DATASET RECORDS |
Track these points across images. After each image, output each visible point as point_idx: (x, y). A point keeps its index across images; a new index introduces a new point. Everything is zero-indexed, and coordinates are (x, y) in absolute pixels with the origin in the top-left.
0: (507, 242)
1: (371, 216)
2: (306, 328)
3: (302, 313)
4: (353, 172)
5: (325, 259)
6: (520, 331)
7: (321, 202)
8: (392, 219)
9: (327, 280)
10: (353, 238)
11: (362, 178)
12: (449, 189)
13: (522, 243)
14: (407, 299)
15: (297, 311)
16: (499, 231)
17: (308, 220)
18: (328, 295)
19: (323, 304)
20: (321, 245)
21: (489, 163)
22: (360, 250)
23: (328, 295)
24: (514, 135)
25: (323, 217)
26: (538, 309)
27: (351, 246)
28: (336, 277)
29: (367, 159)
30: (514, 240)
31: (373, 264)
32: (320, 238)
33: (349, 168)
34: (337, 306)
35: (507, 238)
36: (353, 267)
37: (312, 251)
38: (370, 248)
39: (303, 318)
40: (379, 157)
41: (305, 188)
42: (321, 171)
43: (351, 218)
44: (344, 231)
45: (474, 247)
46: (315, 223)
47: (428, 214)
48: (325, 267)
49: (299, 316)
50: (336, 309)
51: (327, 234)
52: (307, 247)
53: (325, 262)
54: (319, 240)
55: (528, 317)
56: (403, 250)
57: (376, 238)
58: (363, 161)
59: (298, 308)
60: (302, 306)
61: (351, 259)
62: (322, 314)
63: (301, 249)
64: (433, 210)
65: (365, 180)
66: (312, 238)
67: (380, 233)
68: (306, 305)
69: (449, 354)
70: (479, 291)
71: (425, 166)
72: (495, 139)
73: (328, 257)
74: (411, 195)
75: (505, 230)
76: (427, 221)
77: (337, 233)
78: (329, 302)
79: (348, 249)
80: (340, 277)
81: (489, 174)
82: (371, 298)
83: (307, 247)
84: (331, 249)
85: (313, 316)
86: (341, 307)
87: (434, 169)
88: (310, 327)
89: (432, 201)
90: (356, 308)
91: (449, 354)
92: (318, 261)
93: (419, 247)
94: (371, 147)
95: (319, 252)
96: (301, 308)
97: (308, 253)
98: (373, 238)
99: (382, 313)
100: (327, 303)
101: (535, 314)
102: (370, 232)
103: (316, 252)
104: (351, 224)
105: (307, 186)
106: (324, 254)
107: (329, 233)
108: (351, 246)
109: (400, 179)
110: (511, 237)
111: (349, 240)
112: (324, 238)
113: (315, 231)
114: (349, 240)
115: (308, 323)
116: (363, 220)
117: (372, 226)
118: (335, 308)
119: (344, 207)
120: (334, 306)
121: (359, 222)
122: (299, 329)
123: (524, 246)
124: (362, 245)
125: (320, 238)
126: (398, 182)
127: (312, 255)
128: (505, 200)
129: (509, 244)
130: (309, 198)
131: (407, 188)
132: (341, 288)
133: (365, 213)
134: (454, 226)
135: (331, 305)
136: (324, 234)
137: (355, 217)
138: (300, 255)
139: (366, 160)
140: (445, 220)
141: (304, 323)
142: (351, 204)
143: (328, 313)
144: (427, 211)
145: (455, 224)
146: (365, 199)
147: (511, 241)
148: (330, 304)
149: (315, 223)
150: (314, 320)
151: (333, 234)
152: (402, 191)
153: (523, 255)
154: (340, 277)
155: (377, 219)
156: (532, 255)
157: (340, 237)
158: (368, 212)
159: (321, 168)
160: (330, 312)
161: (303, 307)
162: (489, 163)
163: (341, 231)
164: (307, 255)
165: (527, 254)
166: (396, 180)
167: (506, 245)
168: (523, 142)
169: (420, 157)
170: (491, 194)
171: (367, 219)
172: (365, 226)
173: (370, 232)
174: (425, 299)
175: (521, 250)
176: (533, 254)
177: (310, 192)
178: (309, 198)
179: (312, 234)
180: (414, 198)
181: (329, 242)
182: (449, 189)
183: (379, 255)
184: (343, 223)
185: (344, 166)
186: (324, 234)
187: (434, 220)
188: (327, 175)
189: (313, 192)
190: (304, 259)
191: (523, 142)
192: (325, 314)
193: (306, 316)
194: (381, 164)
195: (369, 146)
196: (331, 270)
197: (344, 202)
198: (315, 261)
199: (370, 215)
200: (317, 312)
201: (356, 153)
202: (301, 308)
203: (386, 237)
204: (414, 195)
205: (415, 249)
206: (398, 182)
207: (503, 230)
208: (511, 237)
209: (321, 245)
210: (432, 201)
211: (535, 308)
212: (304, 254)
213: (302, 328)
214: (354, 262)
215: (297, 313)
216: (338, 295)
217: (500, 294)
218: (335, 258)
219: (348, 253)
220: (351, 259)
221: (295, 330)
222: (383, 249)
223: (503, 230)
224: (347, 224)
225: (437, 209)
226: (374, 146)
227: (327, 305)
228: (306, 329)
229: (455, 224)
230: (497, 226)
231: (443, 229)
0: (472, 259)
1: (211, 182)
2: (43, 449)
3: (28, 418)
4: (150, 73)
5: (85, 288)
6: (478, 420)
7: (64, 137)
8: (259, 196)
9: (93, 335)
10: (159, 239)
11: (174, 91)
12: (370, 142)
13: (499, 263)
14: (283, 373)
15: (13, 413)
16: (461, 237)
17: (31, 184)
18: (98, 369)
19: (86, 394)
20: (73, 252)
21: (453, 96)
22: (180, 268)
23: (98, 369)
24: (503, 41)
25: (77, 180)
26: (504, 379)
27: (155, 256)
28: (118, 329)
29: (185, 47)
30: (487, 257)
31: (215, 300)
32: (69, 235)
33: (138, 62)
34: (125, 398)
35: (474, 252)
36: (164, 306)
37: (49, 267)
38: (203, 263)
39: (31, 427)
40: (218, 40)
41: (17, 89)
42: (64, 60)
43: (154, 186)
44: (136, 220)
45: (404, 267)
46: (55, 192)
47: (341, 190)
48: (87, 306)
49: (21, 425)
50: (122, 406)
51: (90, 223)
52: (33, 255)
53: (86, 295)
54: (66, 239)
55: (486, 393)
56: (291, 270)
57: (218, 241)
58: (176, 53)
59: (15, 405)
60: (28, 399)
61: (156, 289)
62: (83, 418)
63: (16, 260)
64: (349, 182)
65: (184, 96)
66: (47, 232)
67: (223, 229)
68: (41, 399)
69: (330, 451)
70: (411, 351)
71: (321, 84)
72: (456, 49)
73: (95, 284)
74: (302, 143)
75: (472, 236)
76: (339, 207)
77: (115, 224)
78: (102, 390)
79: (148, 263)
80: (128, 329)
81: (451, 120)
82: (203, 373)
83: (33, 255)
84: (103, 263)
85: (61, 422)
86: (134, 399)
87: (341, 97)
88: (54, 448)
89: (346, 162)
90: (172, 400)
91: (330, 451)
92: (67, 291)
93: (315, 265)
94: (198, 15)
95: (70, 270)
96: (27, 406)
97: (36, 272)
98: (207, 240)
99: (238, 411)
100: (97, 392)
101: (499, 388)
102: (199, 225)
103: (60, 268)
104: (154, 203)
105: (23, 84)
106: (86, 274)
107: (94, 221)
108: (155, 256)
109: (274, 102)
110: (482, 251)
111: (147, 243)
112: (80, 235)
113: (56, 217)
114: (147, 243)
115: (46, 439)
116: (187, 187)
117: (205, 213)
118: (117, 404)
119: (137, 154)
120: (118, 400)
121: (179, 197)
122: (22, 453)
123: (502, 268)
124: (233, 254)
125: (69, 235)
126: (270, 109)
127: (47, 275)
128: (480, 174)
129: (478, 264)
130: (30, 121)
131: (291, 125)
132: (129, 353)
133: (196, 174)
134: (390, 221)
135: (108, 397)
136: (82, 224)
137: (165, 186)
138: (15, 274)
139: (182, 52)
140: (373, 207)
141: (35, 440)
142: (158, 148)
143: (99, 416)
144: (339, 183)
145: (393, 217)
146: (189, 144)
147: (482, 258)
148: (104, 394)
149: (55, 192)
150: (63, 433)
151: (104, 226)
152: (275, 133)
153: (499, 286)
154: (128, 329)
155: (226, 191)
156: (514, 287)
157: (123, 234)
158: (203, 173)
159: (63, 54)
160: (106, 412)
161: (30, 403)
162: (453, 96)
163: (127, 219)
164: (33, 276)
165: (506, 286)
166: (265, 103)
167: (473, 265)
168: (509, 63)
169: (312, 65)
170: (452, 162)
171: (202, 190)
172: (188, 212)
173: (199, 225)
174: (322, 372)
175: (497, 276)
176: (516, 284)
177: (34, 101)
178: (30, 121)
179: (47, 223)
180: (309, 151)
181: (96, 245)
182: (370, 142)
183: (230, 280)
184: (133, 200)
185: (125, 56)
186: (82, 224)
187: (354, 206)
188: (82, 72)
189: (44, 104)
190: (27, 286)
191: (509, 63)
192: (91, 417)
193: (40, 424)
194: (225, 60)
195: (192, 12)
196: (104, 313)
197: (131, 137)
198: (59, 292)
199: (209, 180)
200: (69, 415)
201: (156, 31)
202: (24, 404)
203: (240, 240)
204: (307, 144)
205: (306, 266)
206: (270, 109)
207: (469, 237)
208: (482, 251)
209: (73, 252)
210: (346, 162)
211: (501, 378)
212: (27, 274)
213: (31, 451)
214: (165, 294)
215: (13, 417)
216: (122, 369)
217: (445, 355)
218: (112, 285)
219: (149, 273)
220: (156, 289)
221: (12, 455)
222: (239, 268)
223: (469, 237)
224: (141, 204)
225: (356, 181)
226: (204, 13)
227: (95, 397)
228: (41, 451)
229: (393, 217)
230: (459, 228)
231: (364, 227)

SET TASK | Copy the lines above word for word, beginning with the first line and stopping after the line that contains "128: (505, 200)", with both of those lines included.

RIGHT ANSWER |
Track these points across images. After each image, output each visible point as point_idx: (x, y). A point keeps its index across images; a new index introduces a new point. Everything is zero-indexed, and coordinates are (x, y) in absolute pixels with the origin in the top-left.
0: (507, 242)
1: (371, 216)
2: (306, 328)
3: (302, 313)
4: (353, 172)
5: (325, 259)
6: (520, 331)
7: (321, 202)
8: (392, 219)
9: (327, 280)
10: (353, 238)
11: (362, 178)
12: (449, 189)
13: (522, 243)
14: (407, 299)
15: (297, 311)
16: (499, 231)
17: (308, 220)
18: (328, 295)
19: (323, 304)
20: (321, 245)
21: (489, 163)
22: (360, 250)
23: (328, 295)
24: (514, 135)
25: (323, 217)
26: (538, 309)
27: (351, 246)
28: (336, 277)
29: (367, 159)
30: (514, 240)
31: (373, 264)
32: (320, 238)
33: (349, 168)
34: (337, 306)
35: (507, 238)
36: (353, 267)
37: (312, 251)
38: (370, 248)
39: (303, 318)
40: (379, 157)
41: (305, 188)
42: (321, 171)
43: (351, 218)
44: (344, 231)
45: (474, 247)
46: (315, 223)
47: (428, 214)
48: (325, 267)
49: (299, 316)
50: (336, 309)
51: (327, 234)
52: (307, 247)
53: (325, 262)
54: (319, 240)
55: (528, 317)
56: (403, 250)
57: (376, 238)
58: (363, 161)
59: (298, 308)
60: (302, 306)
61: (351, 259)
62: (322, 314)
63: (301, 249)
64: (433, 210)
65: (365, 180)
66: (312, 238)
67: (380, 233)
68: (306, 305)
69: (449, 354)
70: (479, 291)
71: (425, 166)
72: (495, 139)
73: (328, 257)
74: (411, 195)
75: (505, 230)
76: (427, 221)
77: (337, 233)
78: (329, 302)
79: (348, 249)
80: (340, 277)
81: (489, 174)
82: (371, 298)
83: (307, 247)
84: (331, 249)
85: (313, 316)
86: (341, 307)
87: (434, 169)
88: (310, 327)
89: (432, 201)
90: (356, 308)
91: (449, 354)
92: (318, 261)
93: (419, 247)
94: (371, 147)
95: (319, 252)
96: (301, 308)
97: (308, 253)
98: (373, 238)
99: (382, 313)
100: (327, 303)
101: (535, 314)
102: (370, 232)
103: (316, 252)
104: (351, 224)
105: (307, 186)
106: (324, 254)
107: (329, 233)
108: (351, 246)
109: (400, 179)
110: (511, 237)
111: (349, 240)
112: (324, 238)
113: (315, 231)
114: (349, 240)
115: (308, 323)
116: (363, 220)
117: (372, 226)
118: (335, 308)
119: (344, 207)
120: (334, 306)
121: (359, 222)
122: (299, 329)
123: (524, 246)
124: (362, 245)
125: (320, 238)
126: (398, 182)
127: (312, 255)
128: (505, 200)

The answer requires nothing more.